=== PROBLEM STATEMENT ===
Once you reach the line that contains "none -> yellow notebook [602,272,661,301]", retype it and every line after it exactly, ending with the last line of the entries.

=== DATASET EXTRACT ===
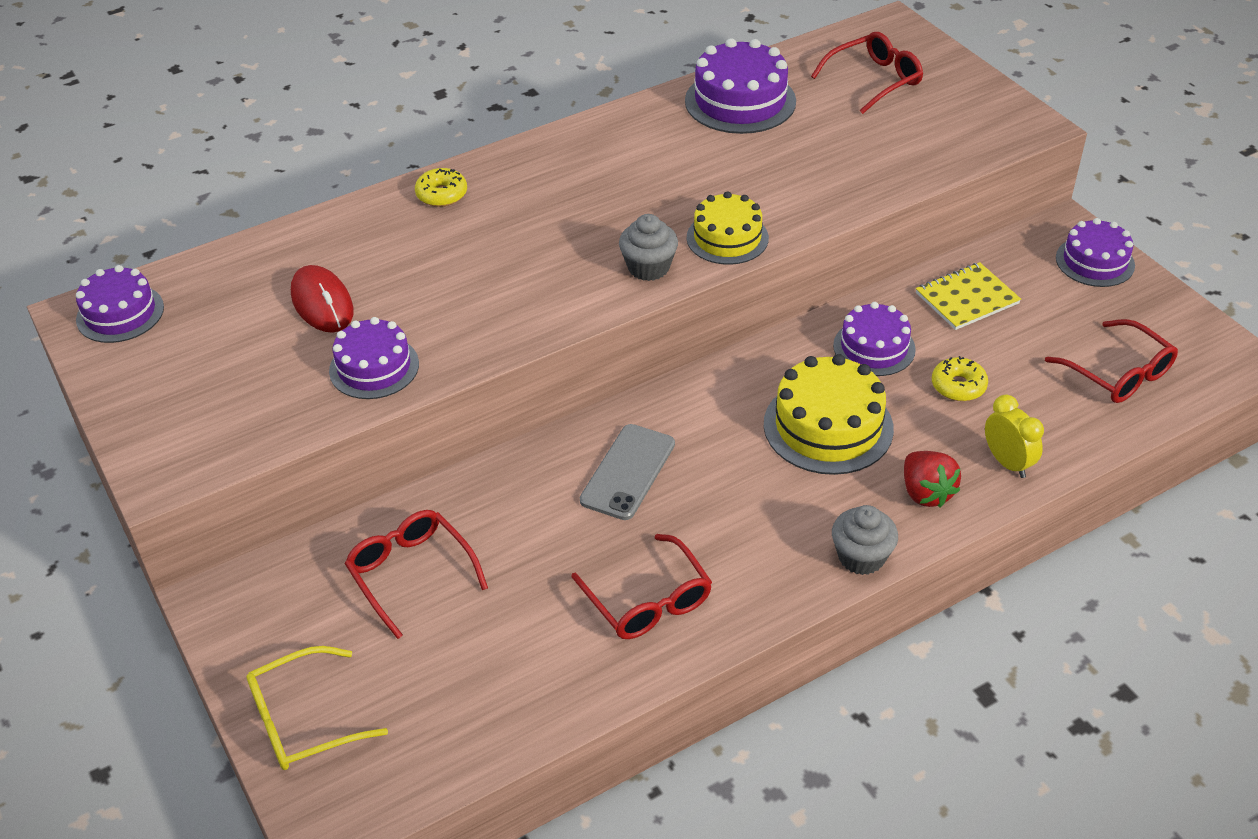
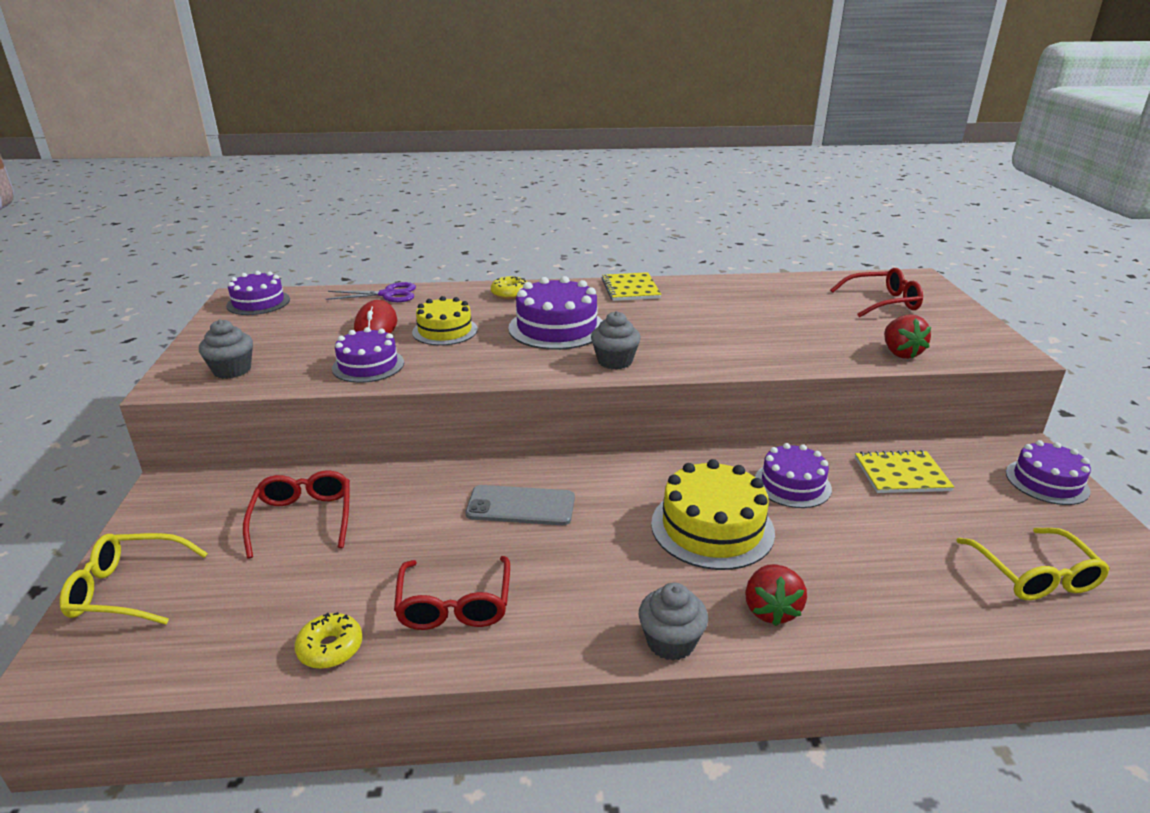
camera: 25 degrees right, 15 degrees down
grey phone [580,424,675,520] -> grey phone turned 45 degrees clockwise [465,485,575,525]
purple cake [685,38,796,134] -> purple cake moved to [508,276,603,350]
yellow cake [687,191,769,265] -> yellow cake moved to [412,296,478,345]
yellow donut [932,356,988,401] -> yellow donut moved to [295,612,363,669]
yellow clock [985,395,1044,478] -> none
red glasses [1045,319,1178,403] -> yellow glasses [956,528,1110,600]
none -> grey cupcake [199,319,253,379]
none -> purple scissors [326,282,416,302]
none -> yellow notebook [602,272,661,301]
none -> red strawberry [884,314,931,359]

=== WRITTEN REPLY ===
none -> yellow notebook [602,272,661,301]
none -> red strawberry [884,314,931,359]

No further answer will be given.